→ YOUR INSTRUCTIONS: From the records, pick out and copy each line containing "plus".
^^^^
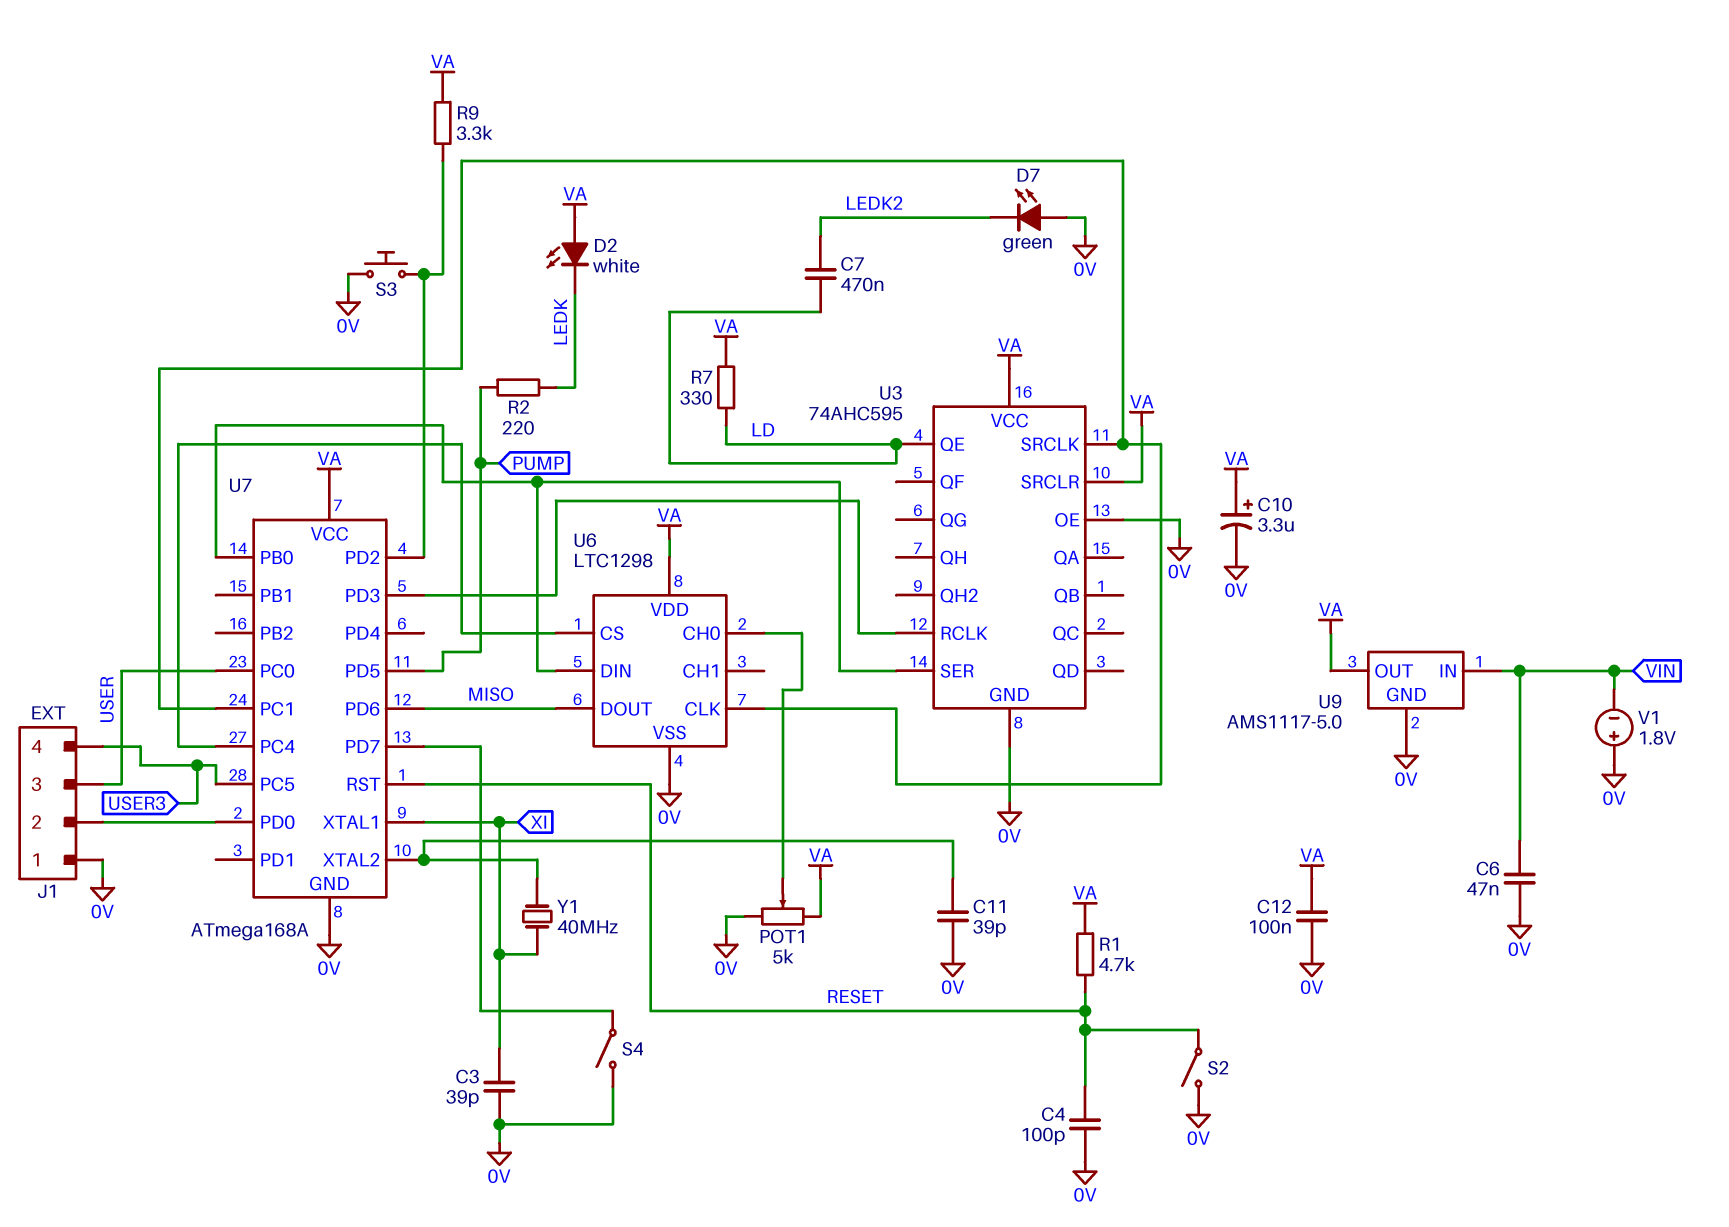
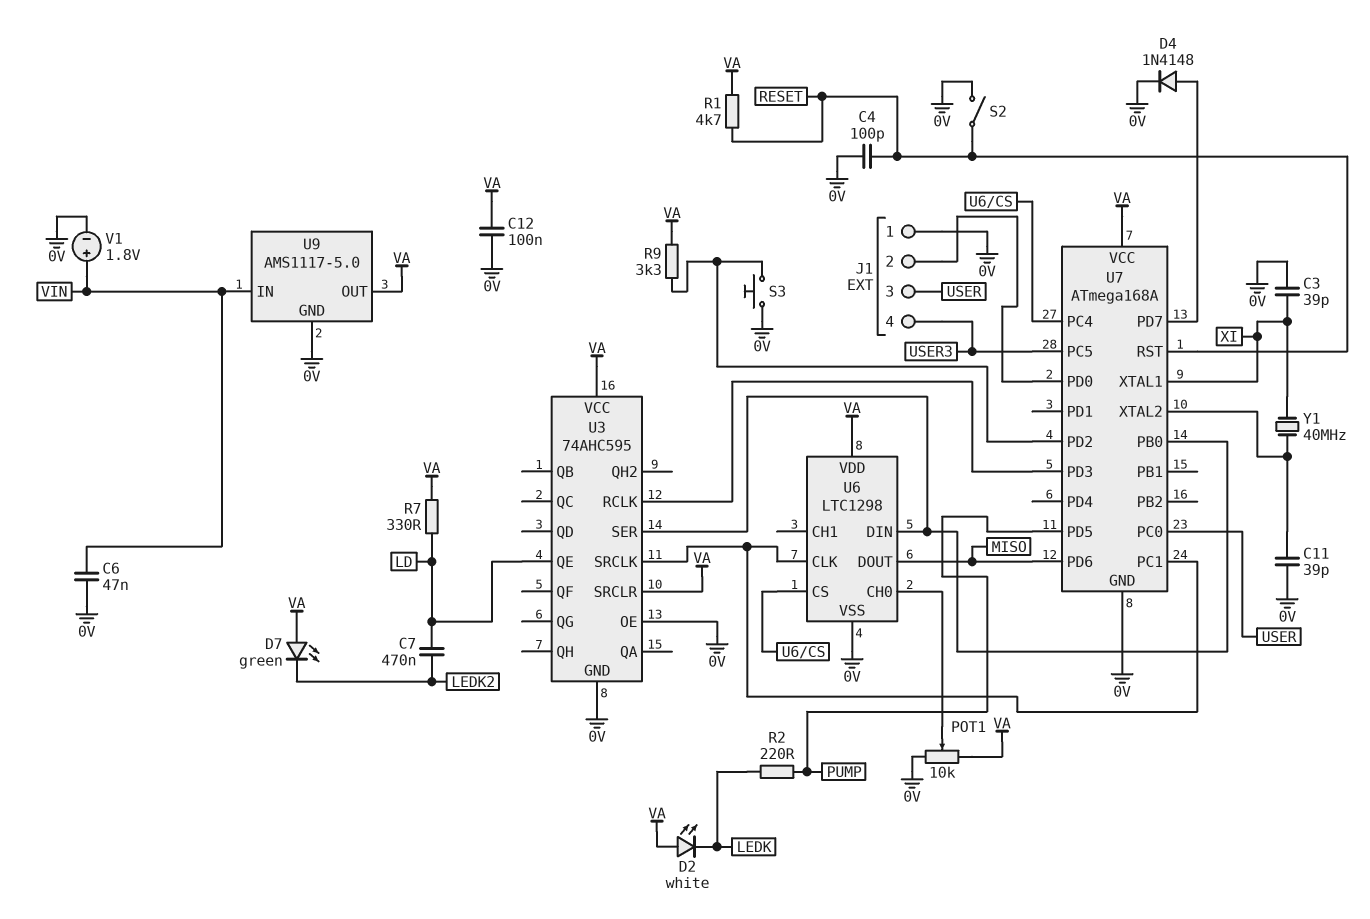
C10: 3.3uF (plus VA, minus 0V) -> none
D4: none -> diode 1N4148 (A U7/PD7, K 0V)
D7: LED green (A 0V, K LEDK2) -> LED green (A VA, K LEDK2)
POT1: 5k (0V, VA, wiper U6/CH0) -> 10k (0V, VA, wiper U6/CH0)
S4: switch (0V, U7/PD7) -> none
V1: 1.8V (plus 0V, minus VIN) -> 1.8V (plus VIN, minus 0V)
^^^^
→ OUTPUT BELOW:
C10: 3.3uF (plus VA, minus 0V) -> none
V1: 1.8V (plus 0V, minus VIN) -> 1.8V (plus VIN, minus 0V)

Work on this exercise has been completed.